BEGIN SOURCE MATERIAL

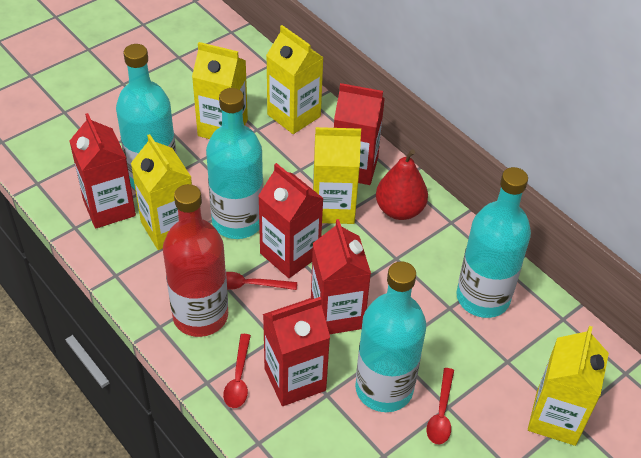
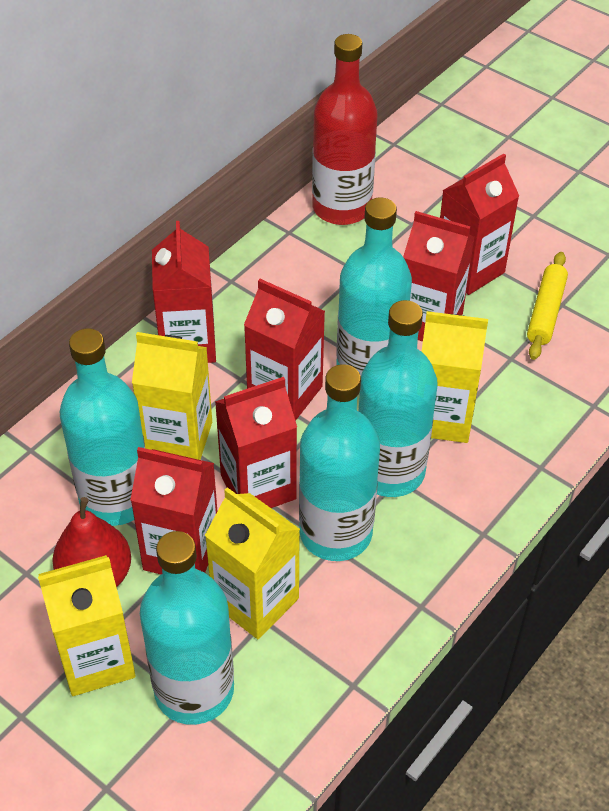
red carton: 5 -> 6
red spoon: 3 -> 0
turquoise bottle: 4 -> 5
yellow carton: 5 -> 4
yellow rolling pin: 0 -> 1

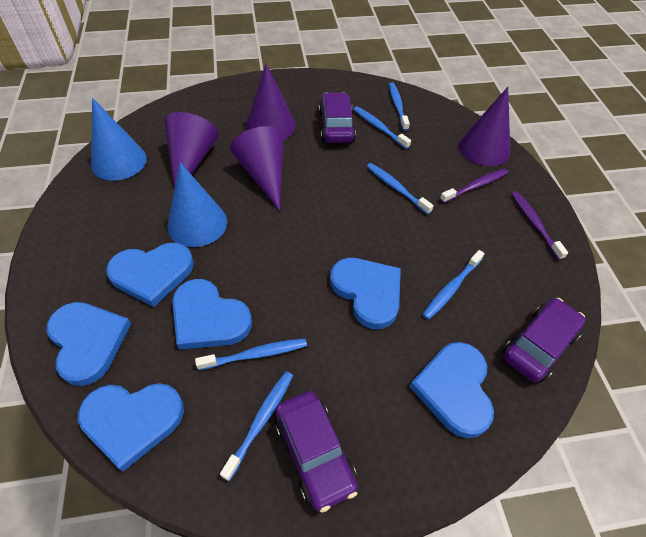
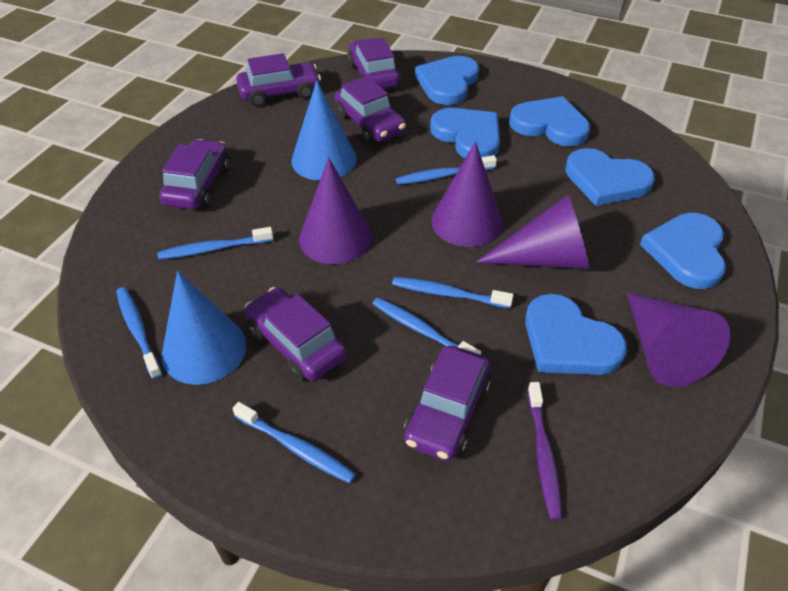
purple car: 3 -> 6
purple toothbrush: 2 -> 1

END SOURCE MATERIAL

THE TASK: The entries should be printed again exactly as written, leaving all pictures out.

RESPONSE TO THE TASK:
red carton: 5 -> 6
red spoon: 3 -> 0
turquoise bottle: 4 -> 5
yellow carton: 5 -> 4
yellow rolling pin: 0 -> 1

purple car: 3 -> 6
purple toothbrush: 2 -> 1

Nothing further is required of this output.